- _What needs to be done_: Word for word, restate the entries below and exclude every image.

- _Provided records_:
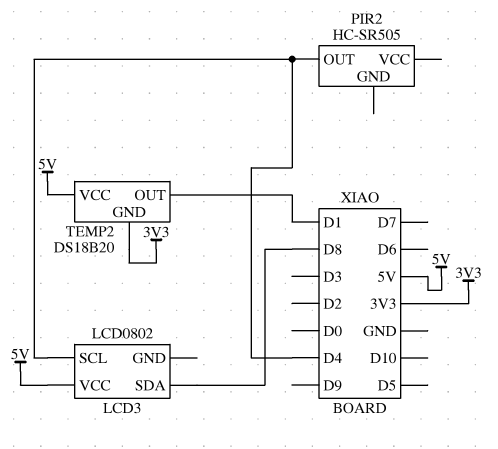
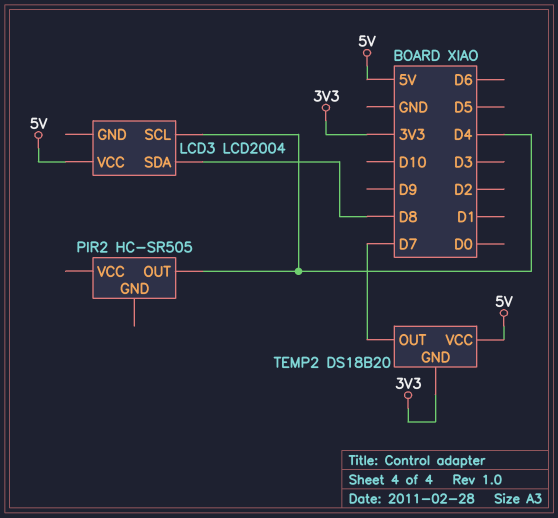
LCD3: LCD0802 -> LCD2004
TEMP2 pin OUT: D1 -> D7

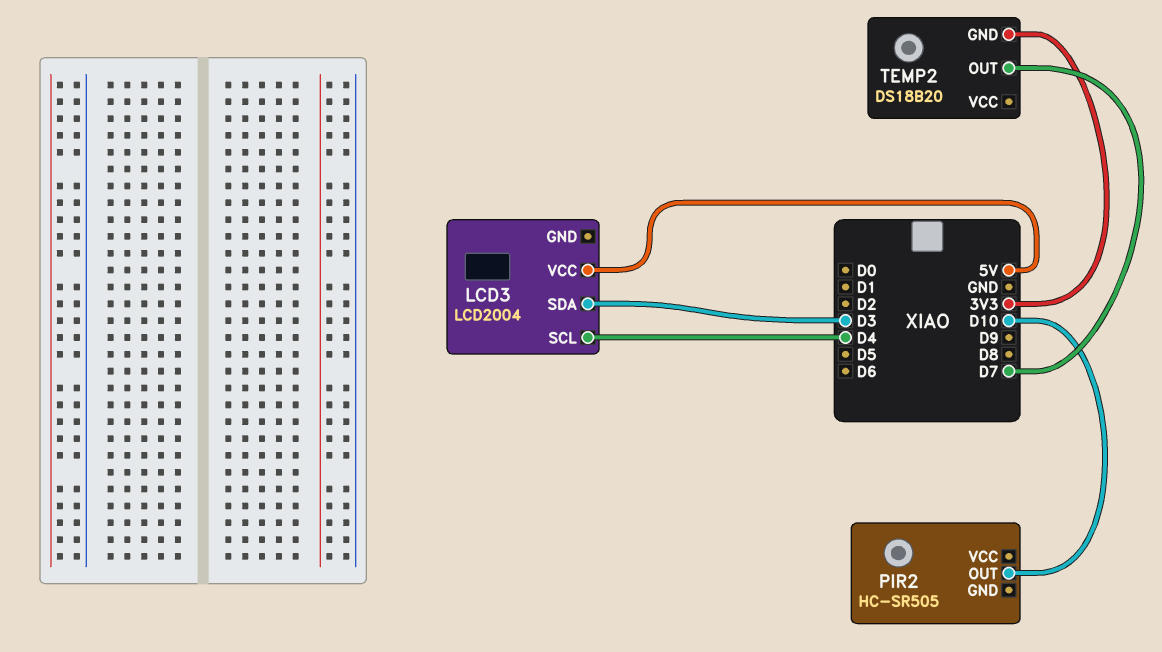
LCD3 pin SDA: D8 -> D3
PIR2 pin OUT: D4 -> D10
TEMP2 pin VCC: 5V -> none

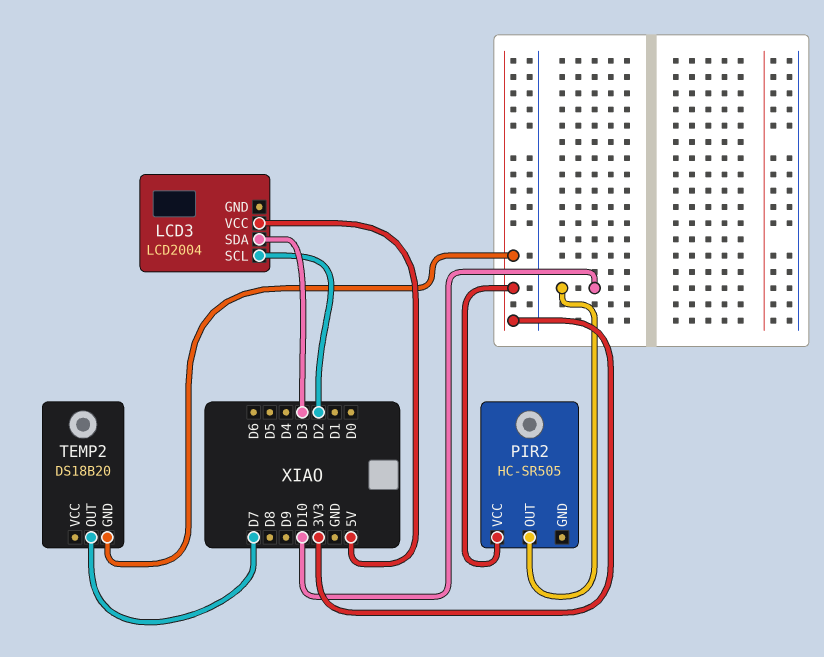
LCD3 pin SCL: D4 -> D2
PIR2 pin VCC: none -> 3V3

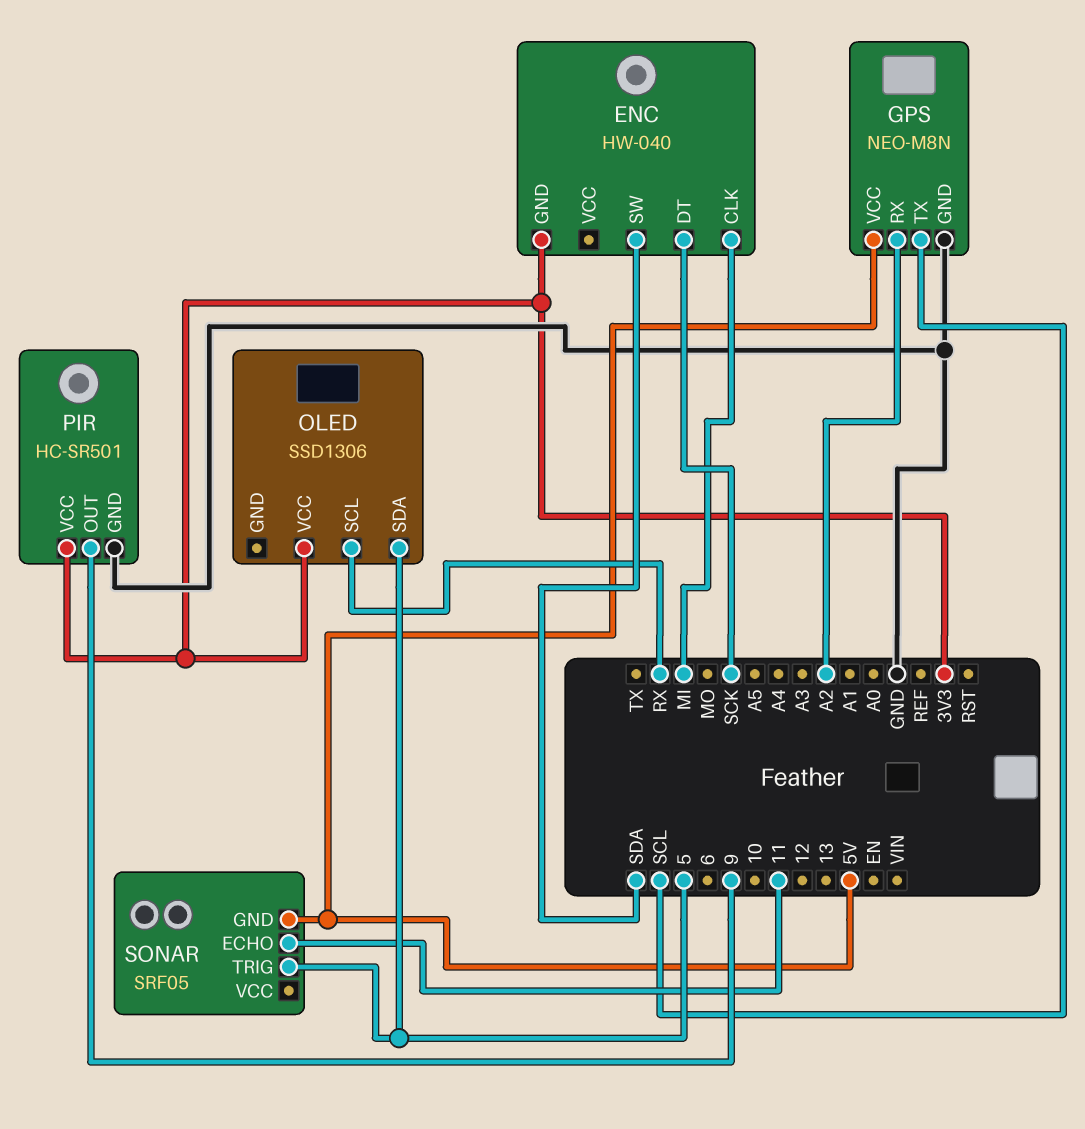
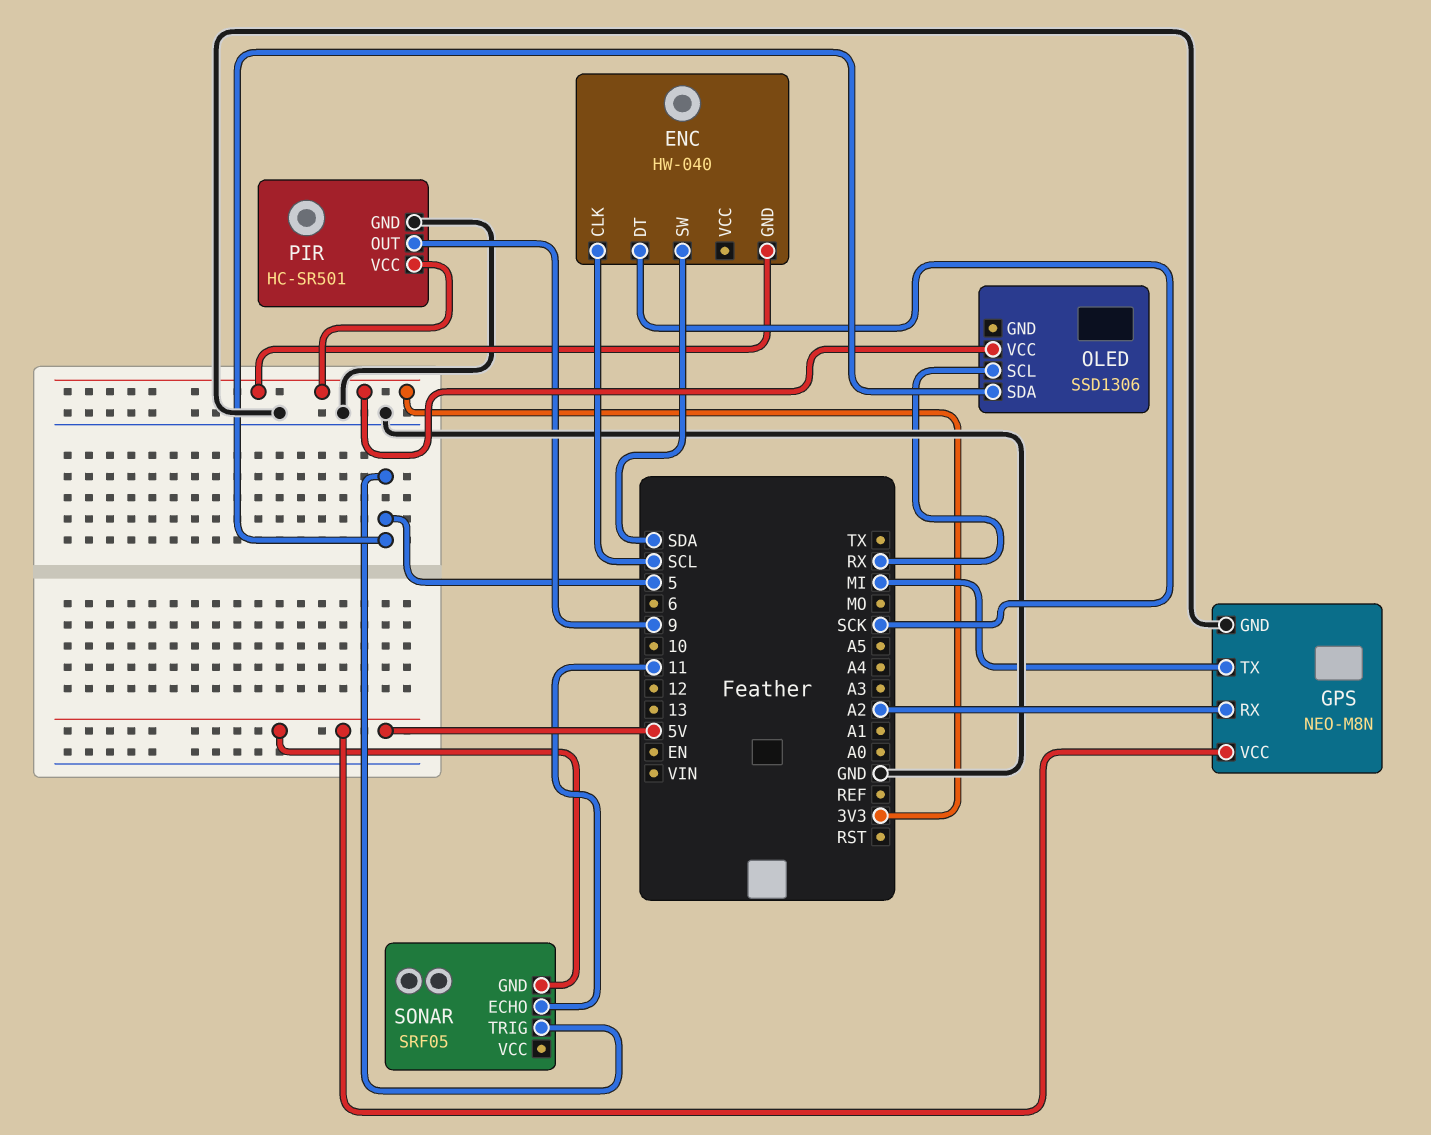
ENC pin CLK: MI -> SCL
GPS pin TX: SCL -> MI

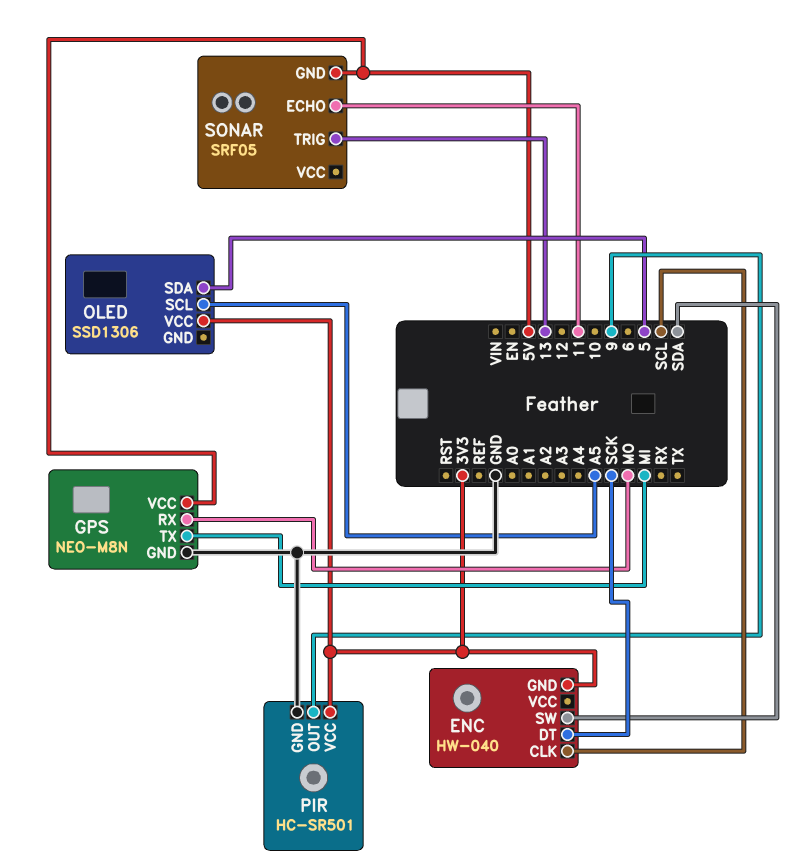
GPS pin RX: A2 -> MO
OLED pin SCL: RX -> A5
SONAR pin TRIG: 5 -> 13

- _Solution for this exercise_:
LCD3: LCD0802 -> LCD2004
TEMP2 pin OUT: D1 -> D7

LCD3 pin SDA: D8 -> D3
PIR2 pin OUT: D4 -> D10
TEMP2 pin VCC: 5V -> none

LCD3 pin SCL: D4 -> D2
PIR2 pin VCC: none -> 3V3

ENC pin CLK: MI -> SCL
GPS pin TX: SCL -> MI

GPS pin RX: A2 -> MO
OLED pin SCL: RX -> A5
SONAR pin TRIG: 5 -> 13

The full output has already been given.